From the line that includes "Where the sartén/negro" to the last line of the records that follow, copy every line exactly and nothing more, omitting pictures.

** DATA SUPPLIED follows **

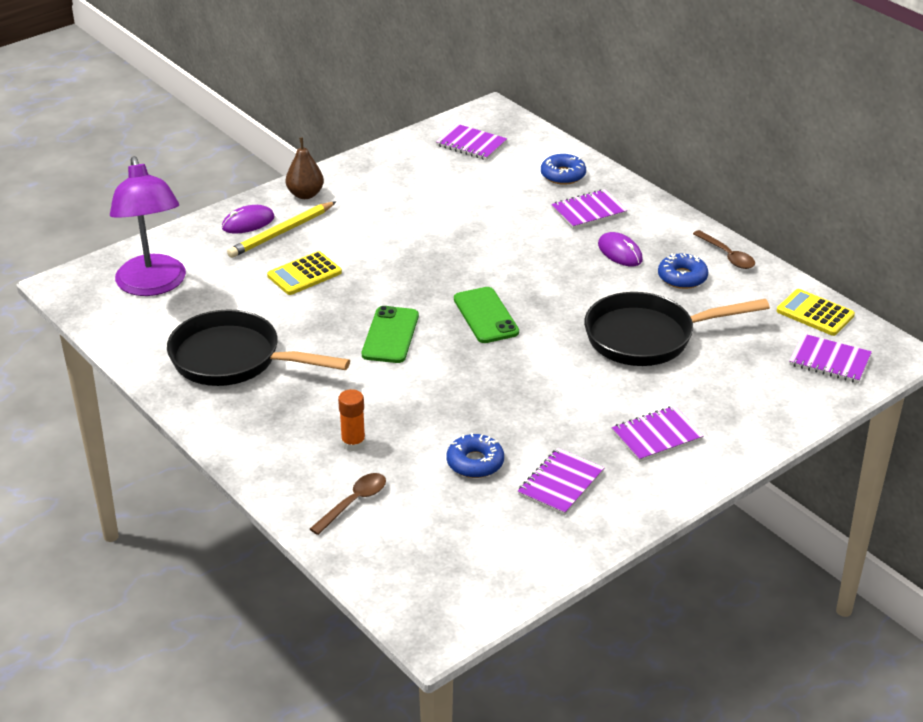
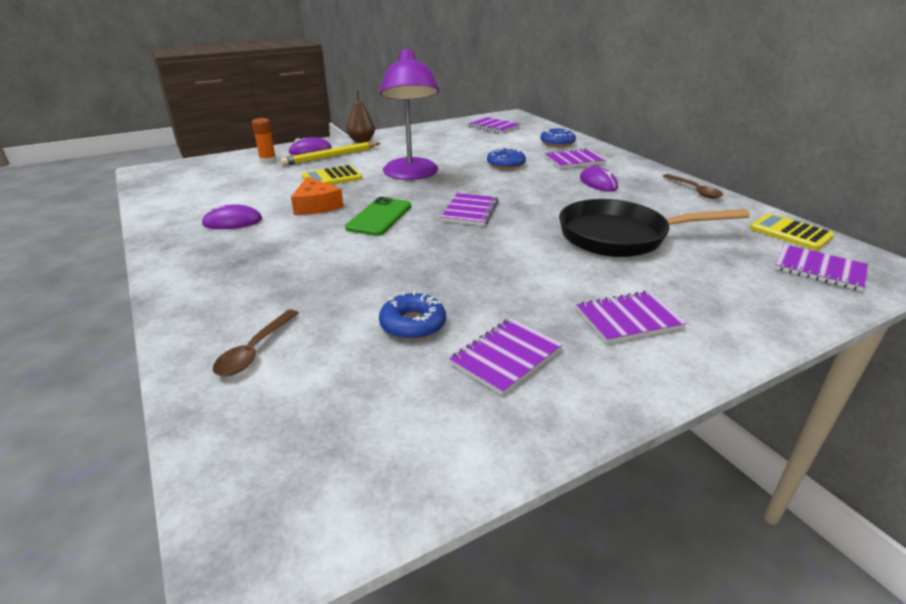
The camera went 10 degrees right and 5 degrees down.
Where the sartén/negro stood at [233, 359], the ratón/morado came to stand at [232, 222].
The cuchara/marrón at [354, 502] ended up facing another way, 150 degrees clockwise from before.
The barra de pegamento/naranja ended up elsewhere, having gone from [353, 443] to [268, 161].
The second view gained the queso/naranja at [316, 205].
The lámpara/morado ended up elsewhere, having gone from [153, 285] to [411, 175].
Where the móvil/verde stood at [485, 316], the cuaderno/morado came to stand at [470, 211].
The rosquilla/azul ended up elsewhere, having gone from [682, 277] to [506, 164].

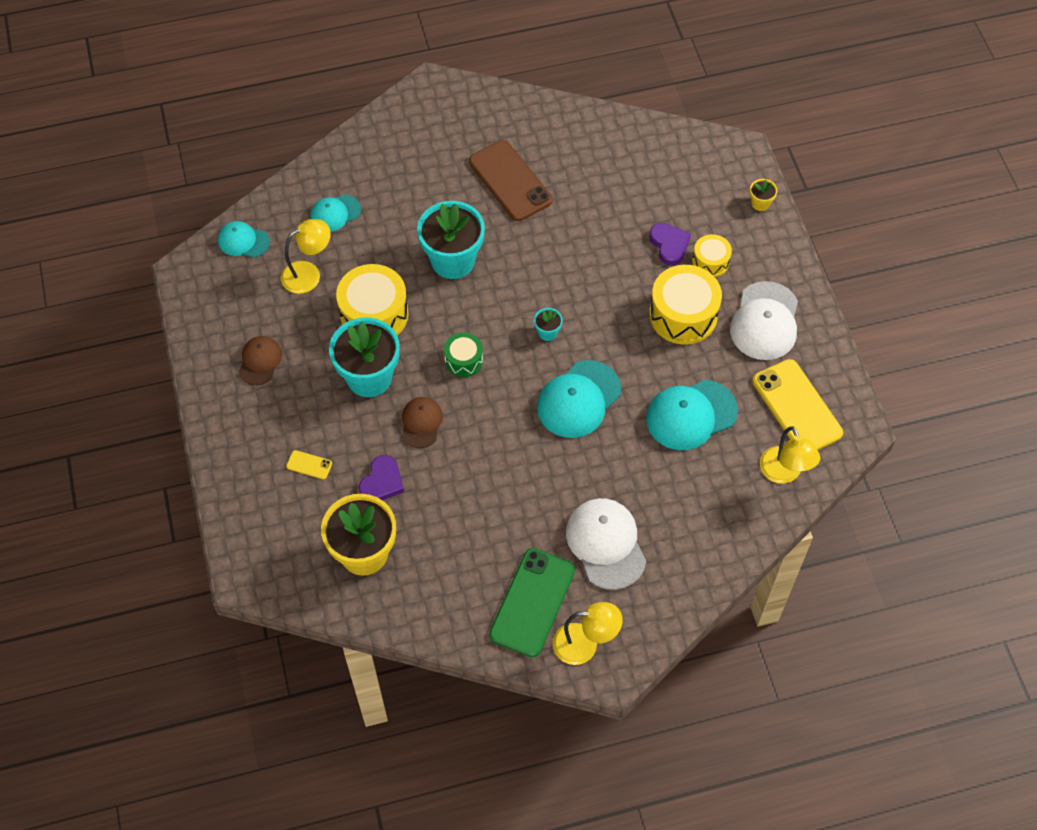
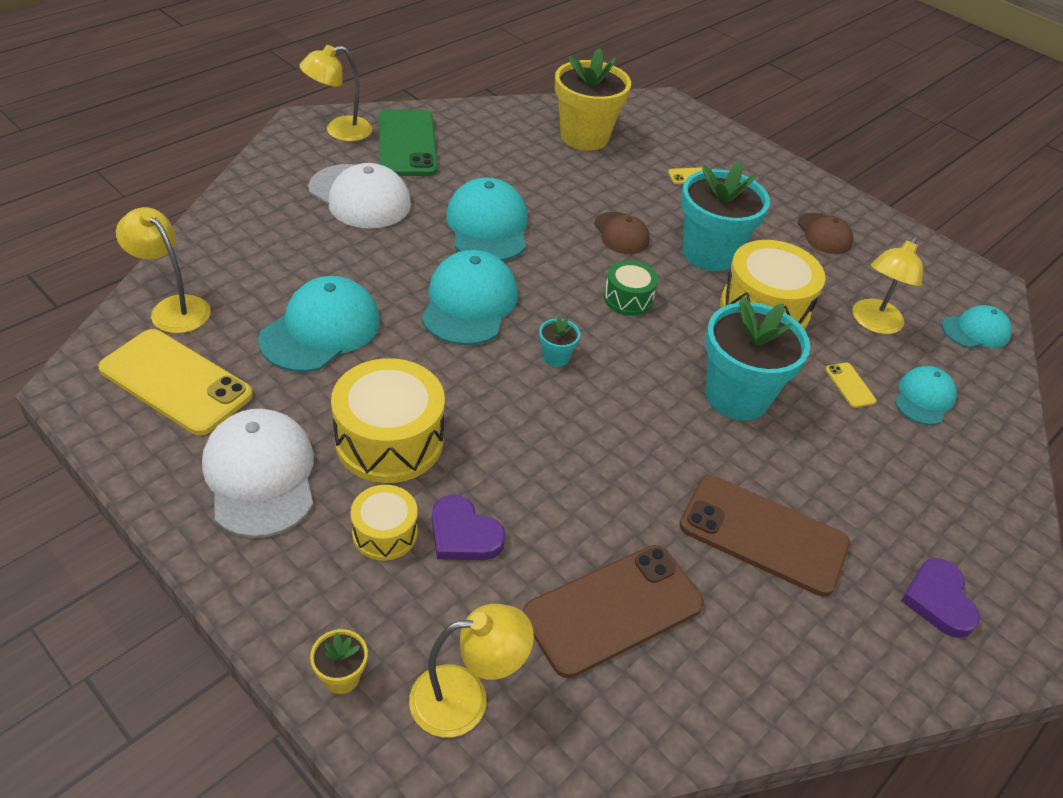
The camera went 145 degrees right and 15 degrees down.
The second view gained the lámpara/amarillo at [465, 698].
The second view gained the gorra/turquesa at [488, 226].
The second view gained the móvil/marrón at [613, 610].
The second view gained the móvil/amarillo at [850, 385].
The corazón/morado ended up elsewhere, having gone from [382, 482] to [938, 600].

** End of DATA SUPPLIED **

_RESULT FOR THIS EXERCISE_:
Where the sartén/negro stood at [233, 359], the ratón/morado came to stand at [232, 222].
The cuchara/marrón at [354, 502] ended up facing another way, 150 degrees clockwise from before.
The barra de pegamento/naranja ended up elsewhere, having gone from [353, 443] to [268, 161].
The second view gained the queso/naranja at [316, 205].
The lámpara/morado ended up elsewhere, having gone from [153, 285] to [411, 175].
Where the móvil/verde stood at [485, 316], the cuaderno/morado came to stand at [470, 211].
The rosquilla/azul ended up elsewhere, having gone from [682, 277] to [506, 164].

The camera went 145 degrees right and 15 degrees down.
The second view gained the lámpara/amarillo at [465, 698].
The second view gained the gorra/turquesa at [488, 226].
The second view gained the móvil/marrón at [613, 610].
The second view gained the móvil/amarillo at [850, 385].
The corazón/morado ended up elsewhere, having gone from [382, 482] to [938, 600].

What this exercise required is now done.